__Exercise description__. An exact copy of the entries is required, excluding any pictures.

+---+

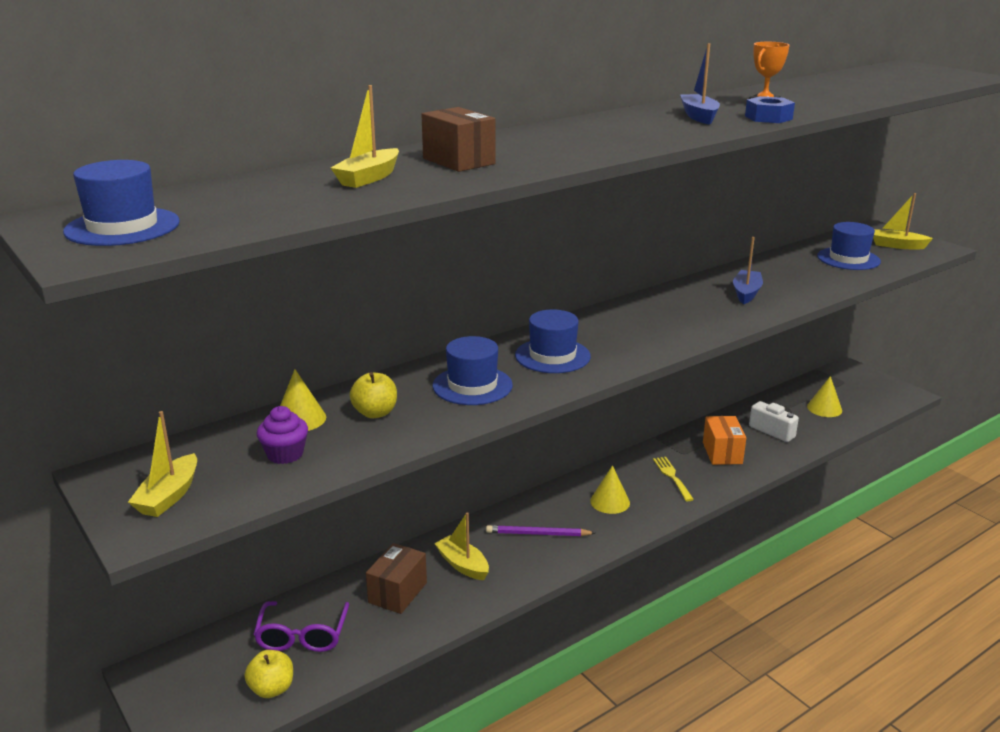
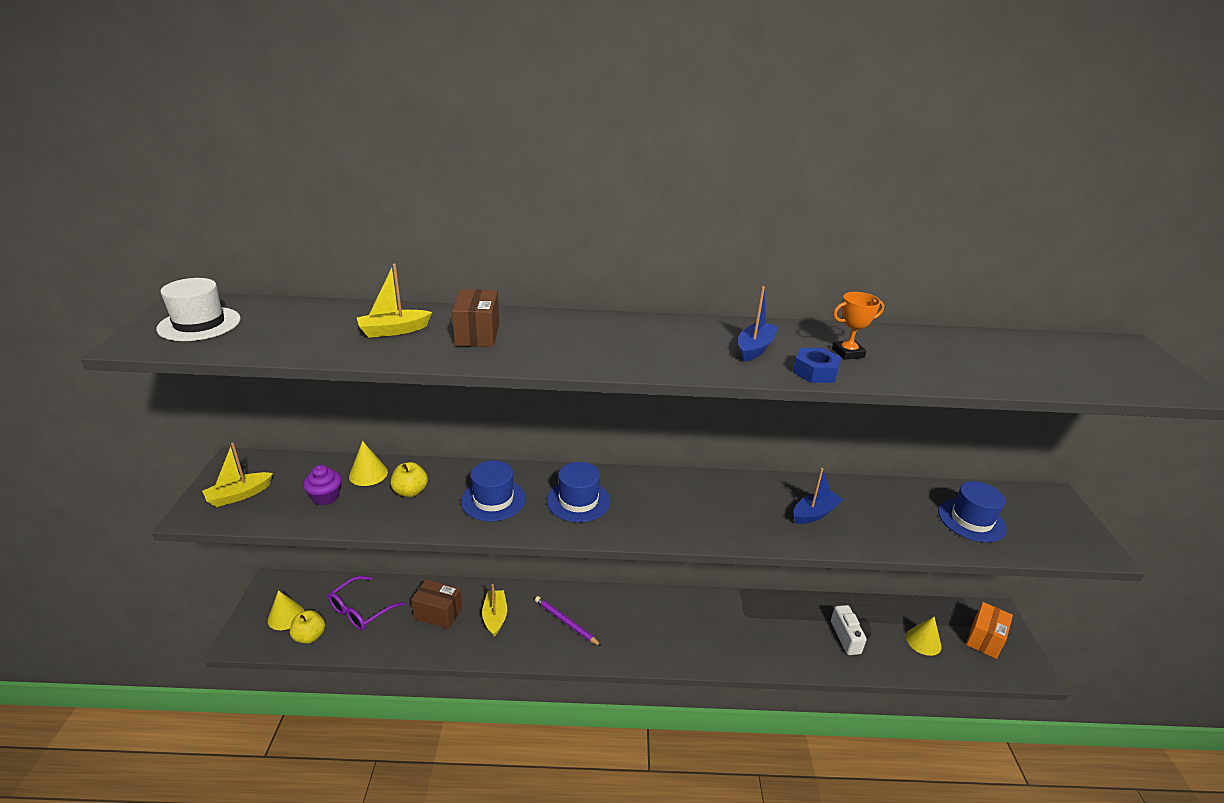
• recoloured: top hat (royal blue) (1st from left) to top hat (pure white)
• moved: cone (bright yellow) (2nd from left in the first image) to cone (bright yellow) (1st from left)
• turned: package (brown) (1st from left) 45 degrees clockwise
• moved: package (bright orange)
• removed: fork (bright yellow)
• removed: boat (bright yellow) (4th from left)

+---+

__Expected output__.
• recoloured: top hat (royal blue) (1st from left) to top hat (pure white)
• moved: cone (bright yellow) (2nd from left in the first image) to cone (bright yellow) (1st from left)
• turned: package (brown) (1st from left) 45 degrees clockwise
• moved: package (bright orange)
• removed: fork (bright yellow)
• removed: boat (bright yellow) (4th from left)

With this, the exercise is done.